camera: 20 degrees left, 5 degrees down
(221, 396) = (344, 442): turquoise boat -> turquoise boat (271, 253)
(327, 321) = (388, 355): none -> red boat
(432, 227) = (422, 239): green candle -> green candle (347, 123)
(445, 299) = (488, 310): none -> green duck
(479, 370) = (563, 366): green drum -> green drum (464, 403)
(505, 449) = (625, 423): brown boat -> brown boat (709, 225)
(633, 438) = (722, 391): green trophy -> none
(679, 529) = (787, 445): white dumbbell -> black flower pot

- ACTION ITEM
Each line of the data is to be restated exactly.

- TASK RESULT
camera: 20 degrees left, 5 degrees down
(221, 396) = (344, 442): turquoise boat -> turquoise boat (271, 253)
(327, 321) = (388, 355): none -> red boat
(432, 227) = (422, 239): green candle -> green candle (347, 123)
(445, 299) = (488, 310): none -> green duck
(479, 370) = (563, 366): green drum -> green drum (464, 403)
(505, 449) = (625, 423): brown boat -> brown boat (709, 225)
(633, 438) = (722, 391): green trophy -> none
(679, 529) = (787, 445): white dumbbell -> black flower pot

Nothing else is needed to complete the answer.